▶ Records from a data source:

- - -

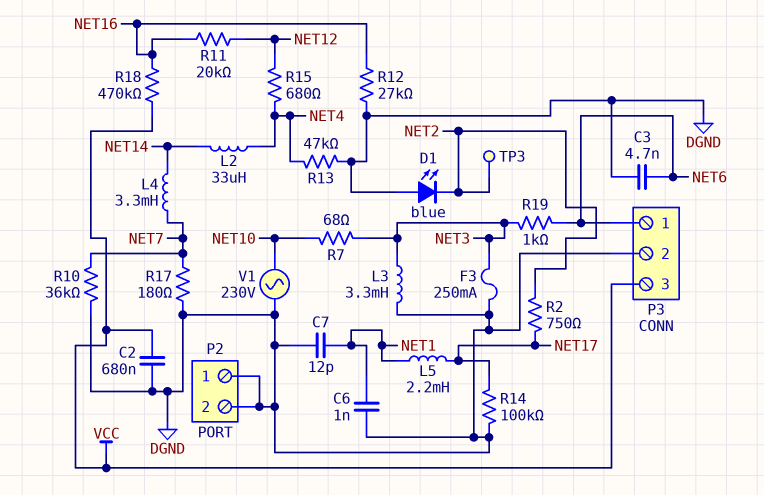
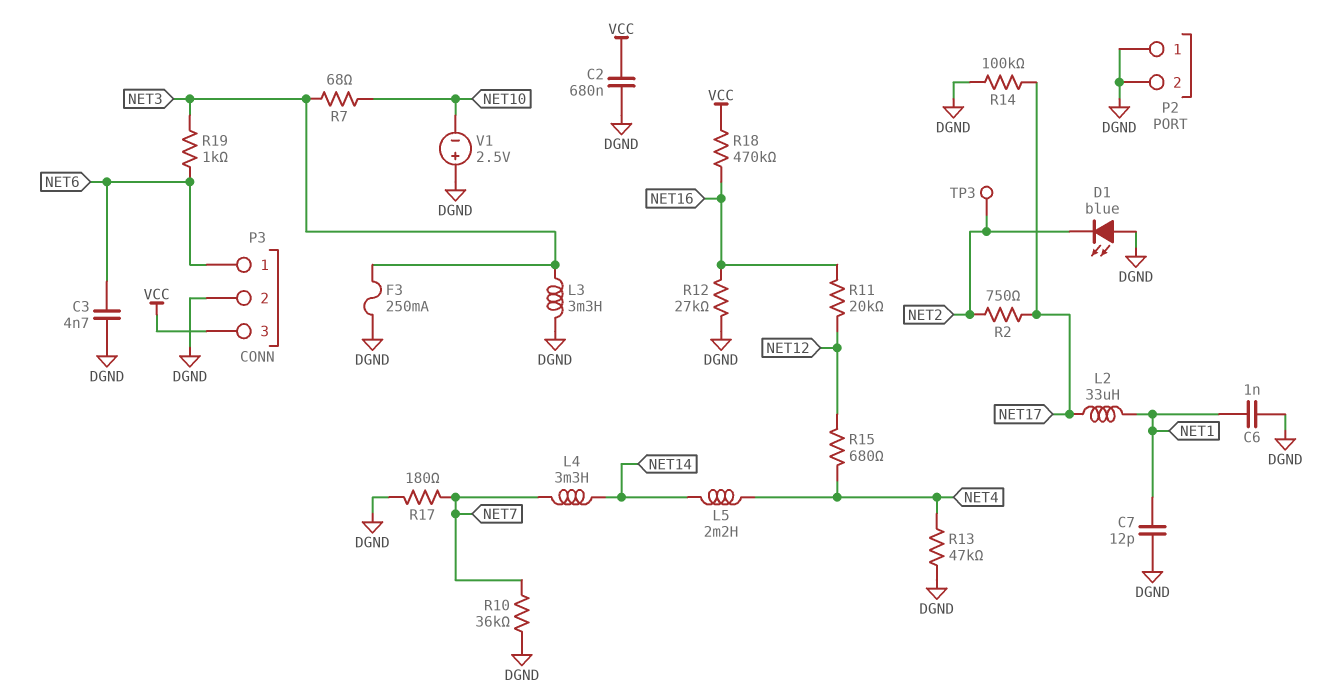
L2: 33uH (NET4, NET14) -> 33uH (NET1, NET17)
L5: 2.2mH (NET1, NET17) -> 2.2mH (NET4, NET14)
V1: AC 230V (DGND, NET10) -> 2.5V (plus DGND, minus NET10)

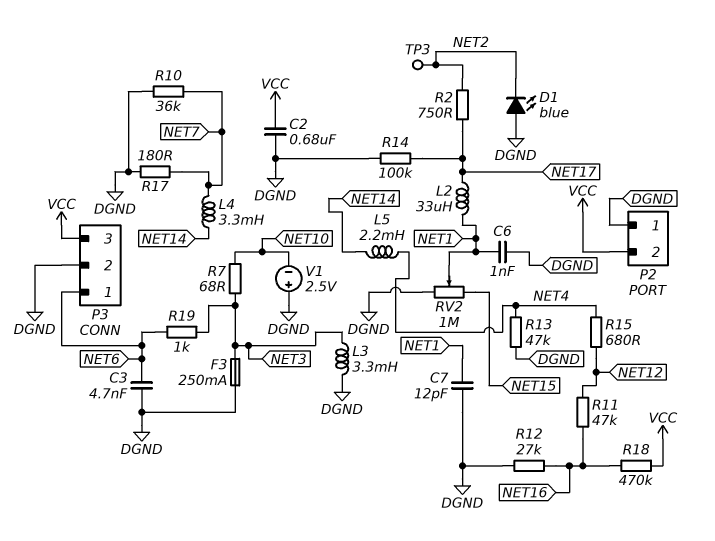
P2 pin 2: DGND -> VCC
R11: 20k (NET12, NET16) -> 47k (NET12, NET16)
RV2: none -> 1M (DGND, NET15, wiper NET1)

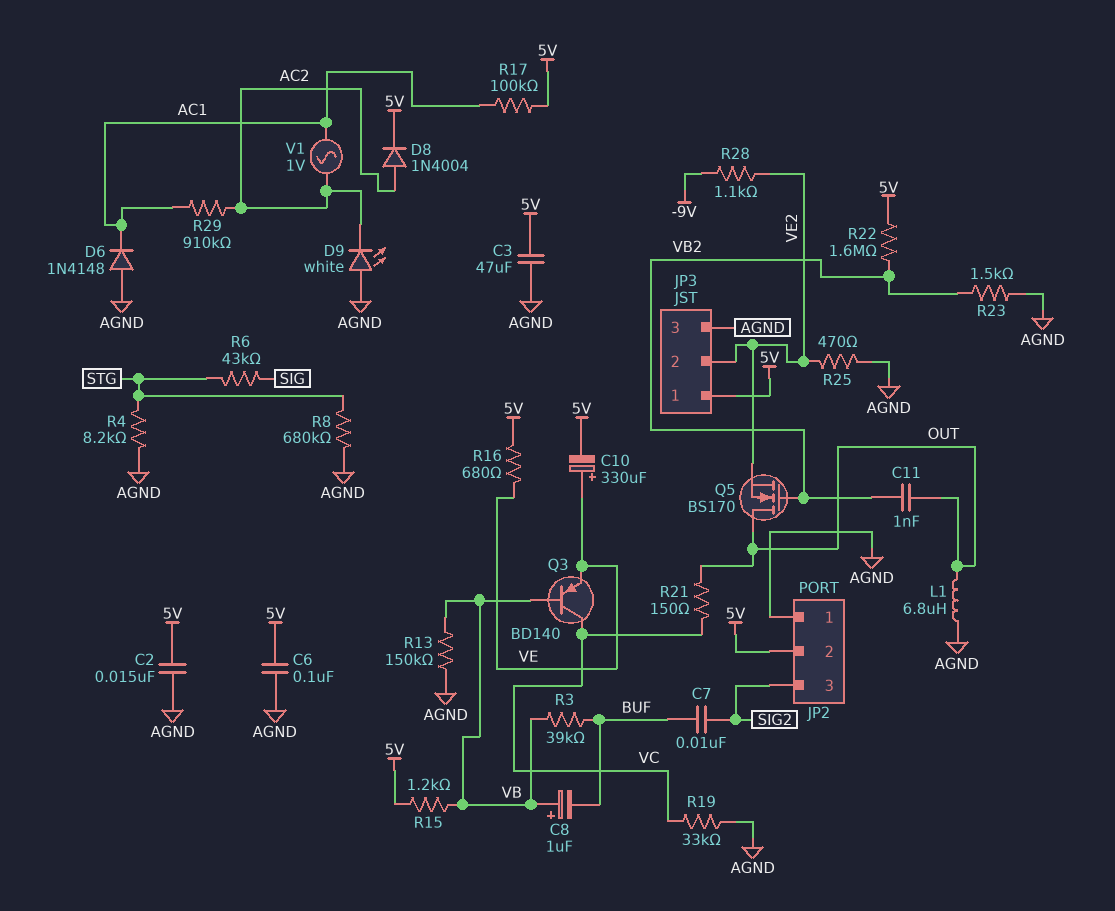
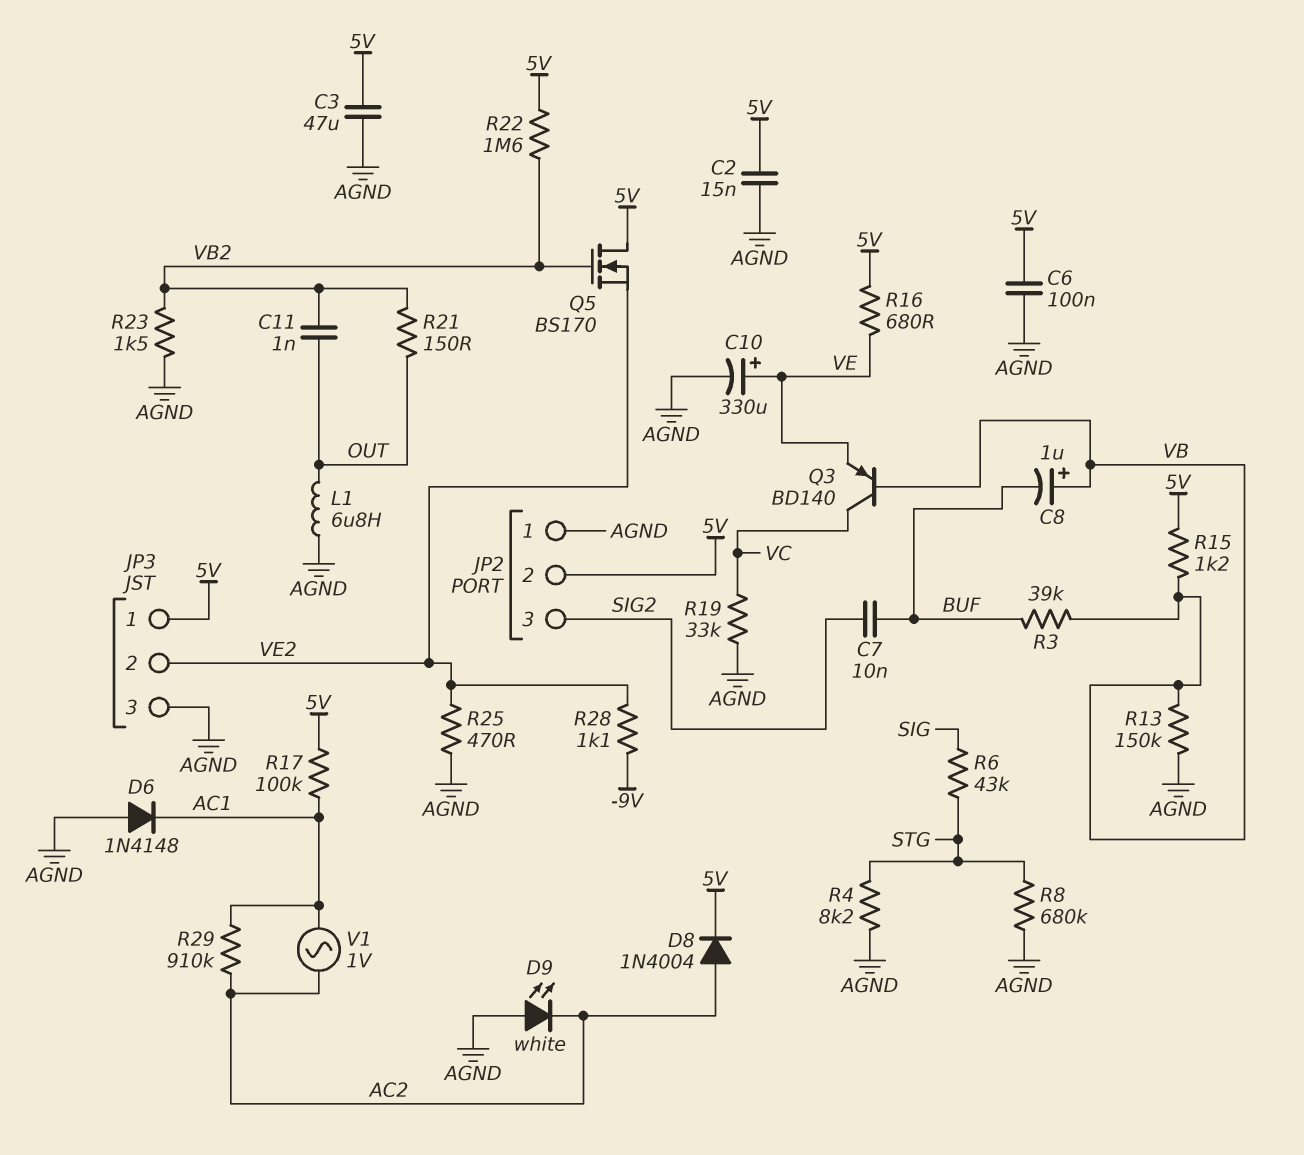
C10: 330uF (plus VE, minus 5V) -> 330uF (plus VE, minus AGND)
Q5: NMOS BS170 (G VB2, D OUT, S VE2) -> NMOS BS170 (G VB2, D 5V, S VE2)
R21: 150 (OUT, VC) -> 150 (OUT, VB2)

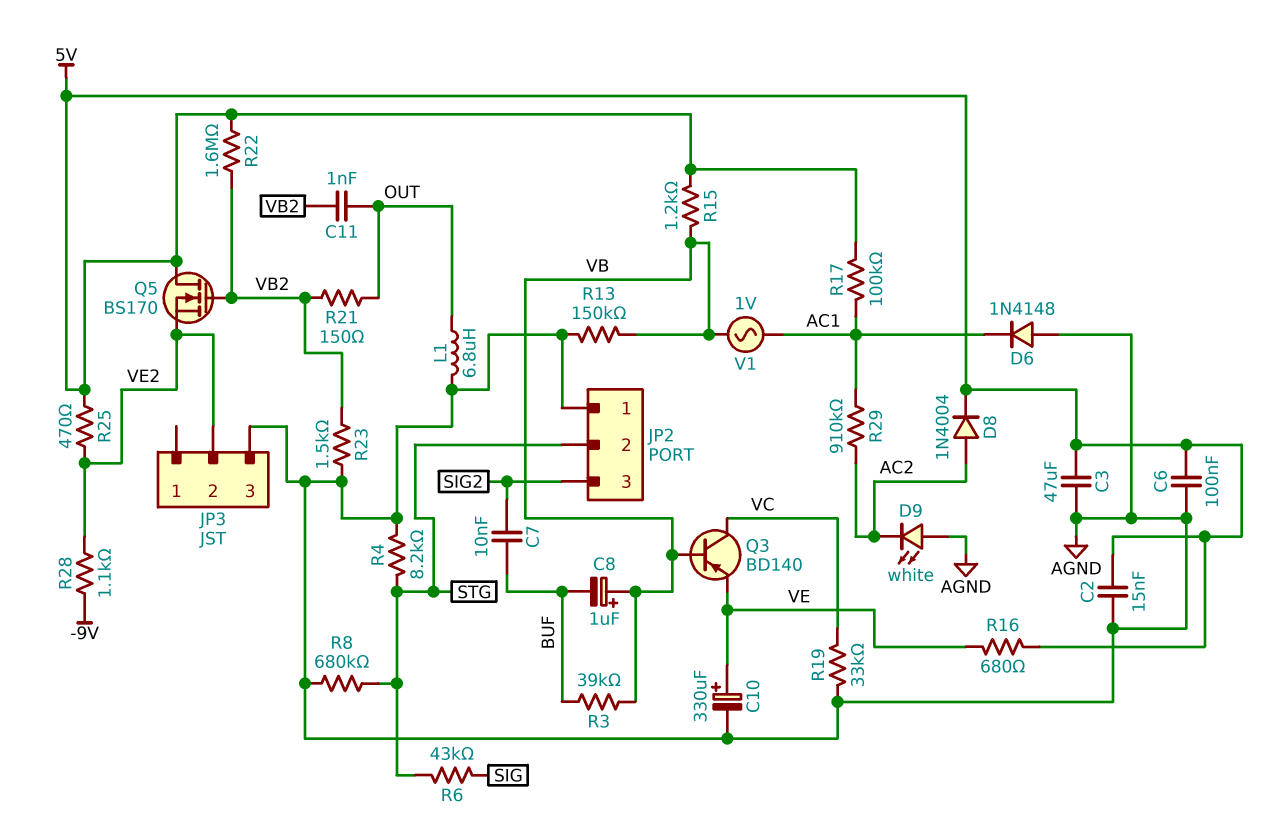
JP2 pin 2: 5V -> STG
JP3 pin 1: 5V -> none
R25: 470 (AGND, VE2) -> 470 (5V, VE2)
V1: AC 1V (AC1, AC2) -> AC 1V (AC1, VB)

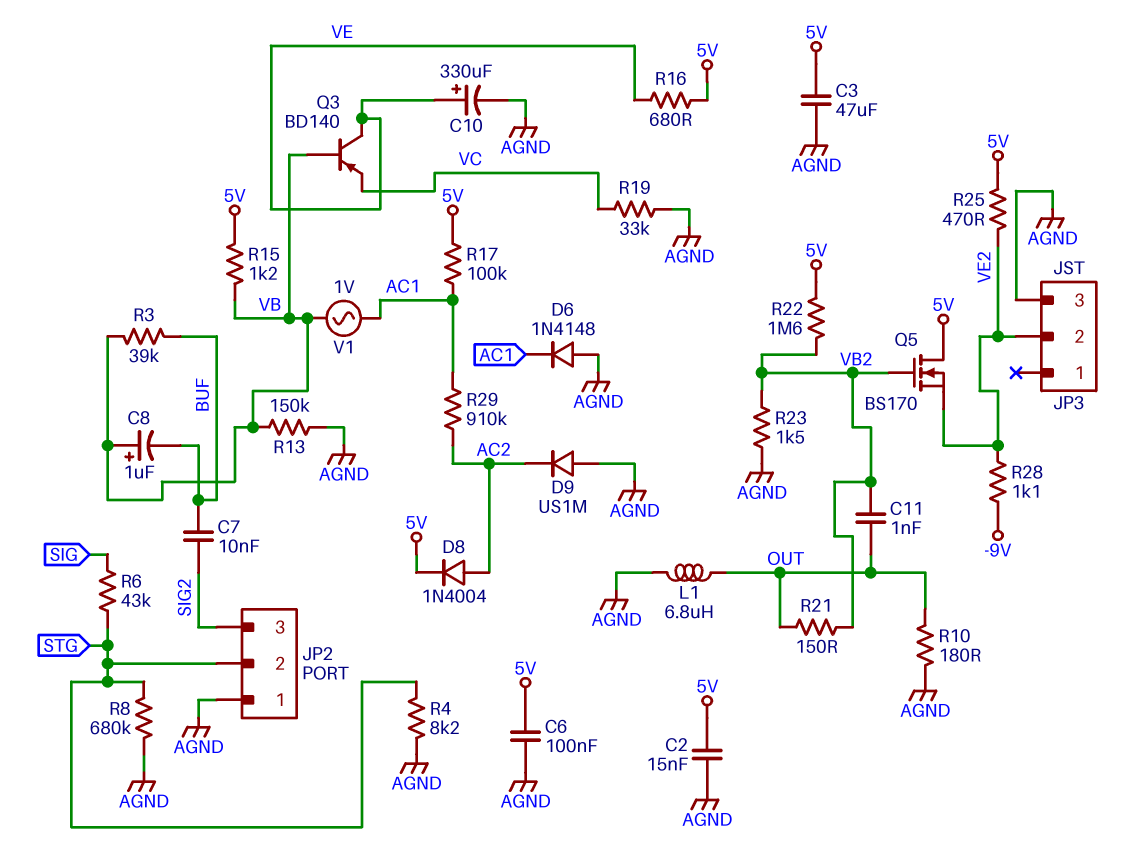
D9: LED white (A AGND, K AC2) -> diode US1M (A AGND, K AC2)
Q3: PNP BD140 (B VB, C VC, E VE) -> PNP BD140 (B VB, C VE, E VC)
R10: none -> 180 (AGND, OUT)

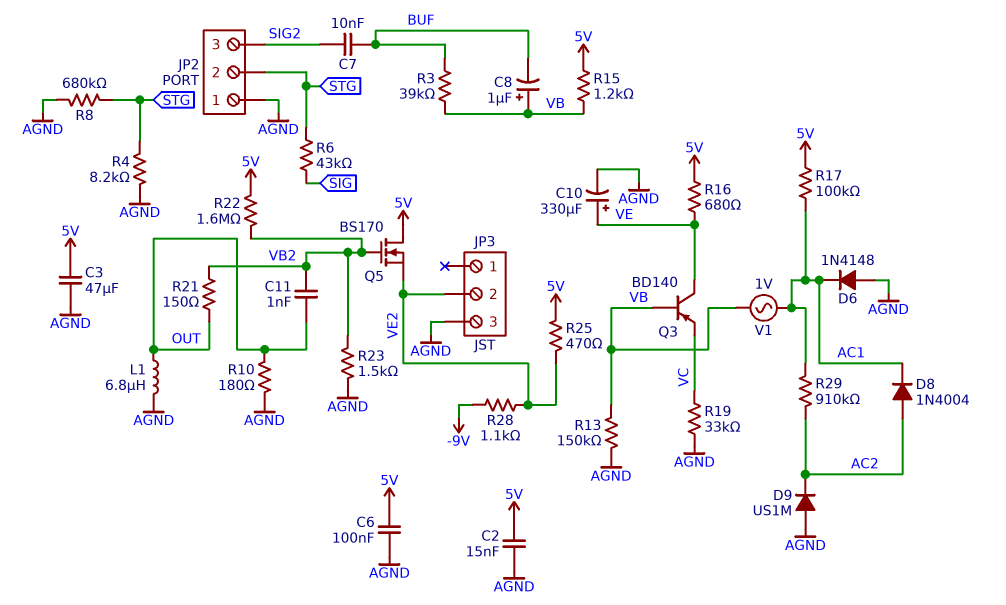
D8: diode 1N4004 (A AC2, K 5V) -> diode 1N4004 (A AC2, K AC1)

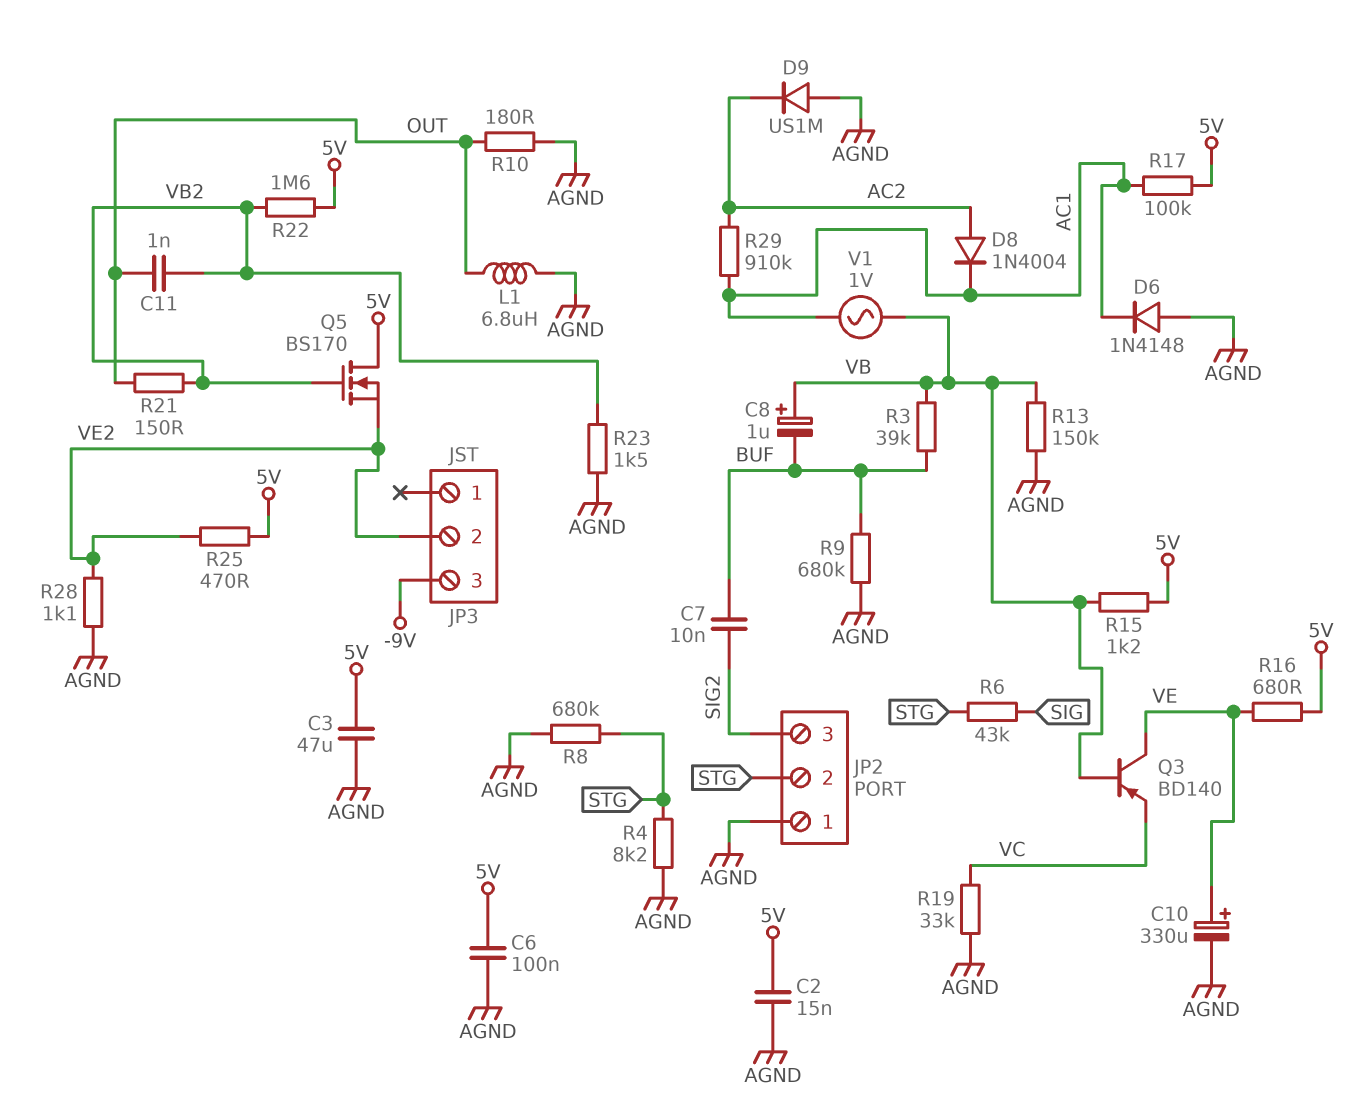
JP3 pin 3: AGND -> -9V
R9: none -> 680k (AGND, BUF)
R28: 1.1k (-9V, VE2) -> 1.1k (AGND, VE2)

- - -

▶ Required action: Find every line in the records that has the word "diode". Then report the count alone.

▶ Output below: 2